*** Opening Material for this exercise ***

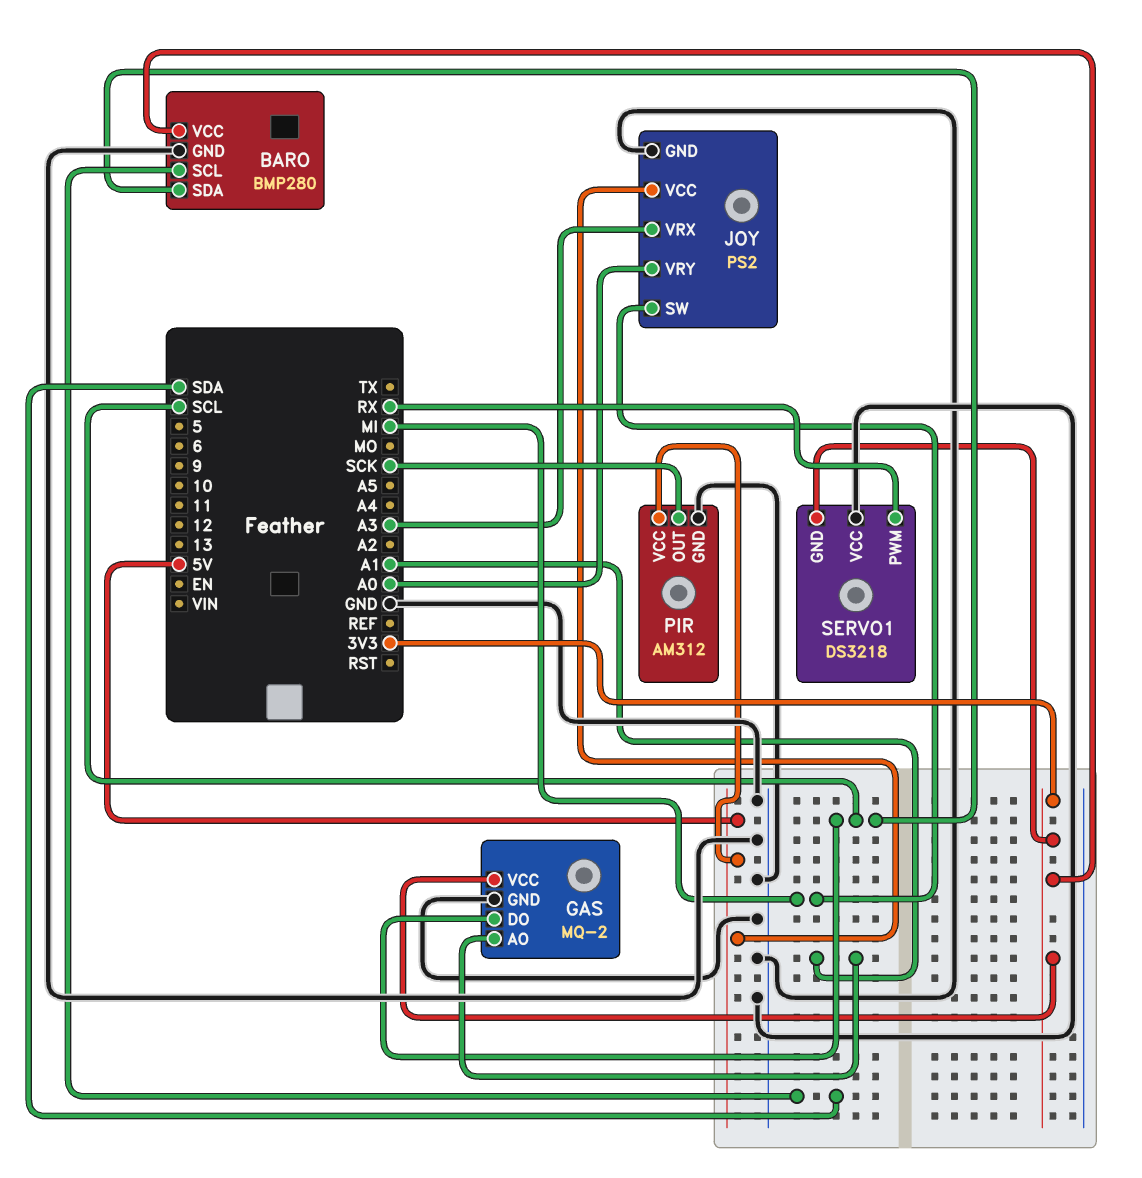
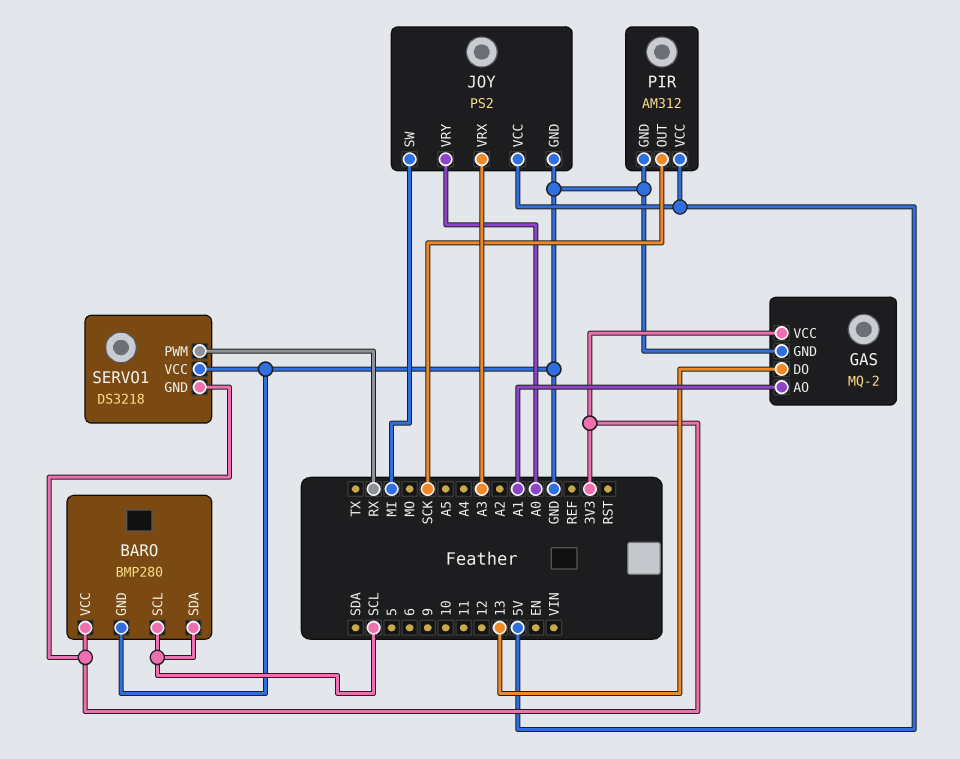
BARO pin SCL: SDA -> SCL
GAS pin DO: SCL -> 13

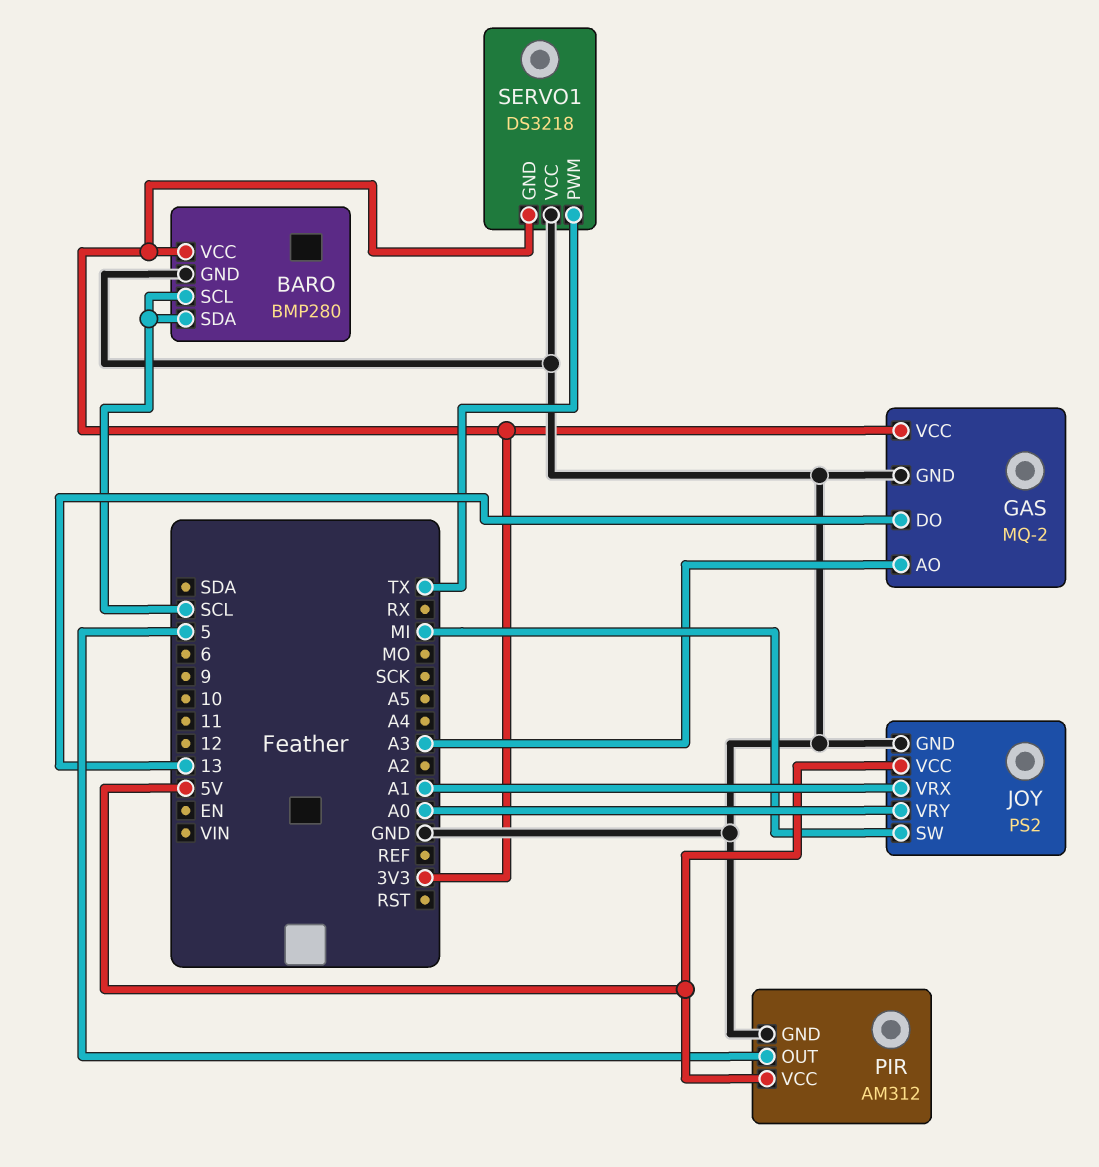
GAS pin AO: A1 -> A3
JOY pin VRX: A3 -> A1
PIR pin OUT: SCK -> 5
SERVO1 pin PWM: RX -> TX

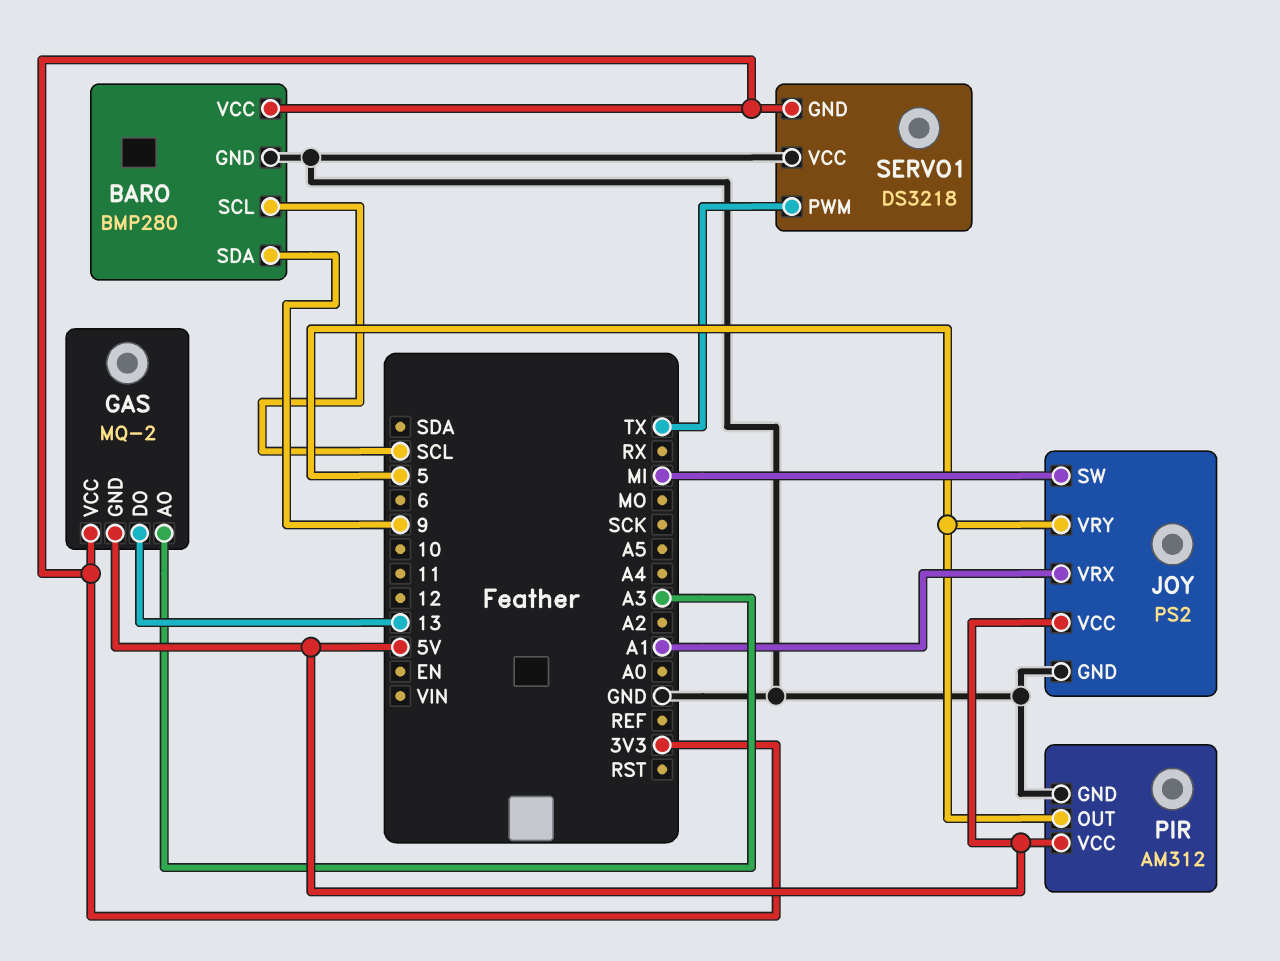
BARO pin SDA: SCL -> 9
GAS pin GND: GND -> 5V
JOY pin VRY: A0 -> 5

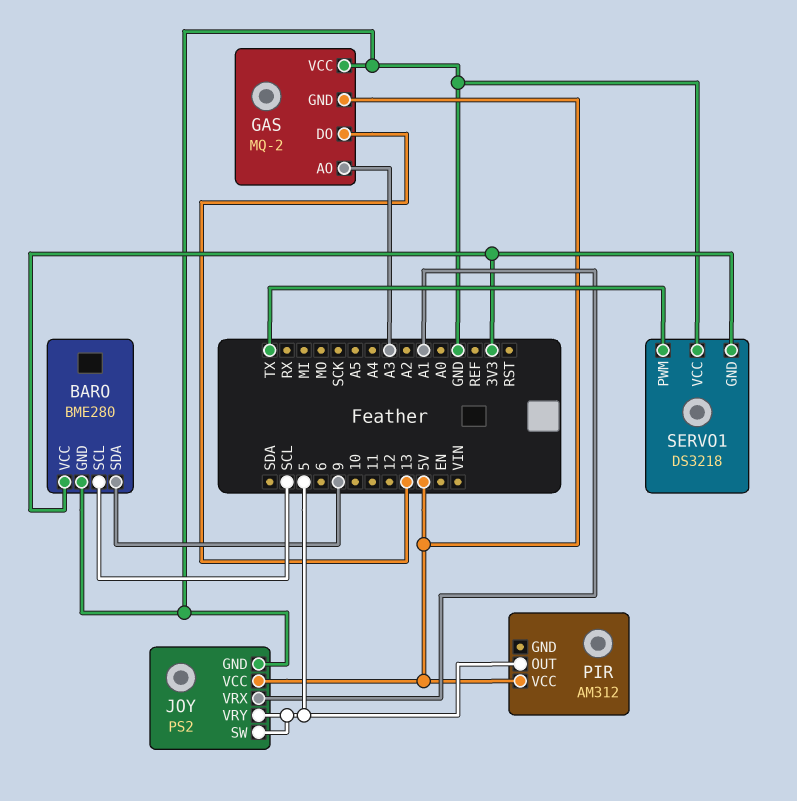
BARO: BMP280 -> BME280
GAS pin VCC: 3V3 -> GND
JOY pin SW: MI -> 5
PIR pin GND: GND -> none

*** Closing Material for this exercise ***

Your goal:
Everything from the line holding "GAS pin VCC: 3V3 -> GND" through the final line of the material must be given again exactly, and nothing outside that stretch.

The completed task:
GAS pin VCC: 3V3 -> GND
JOY pin SW: MI -> 5
PIR pin GND: GND -> none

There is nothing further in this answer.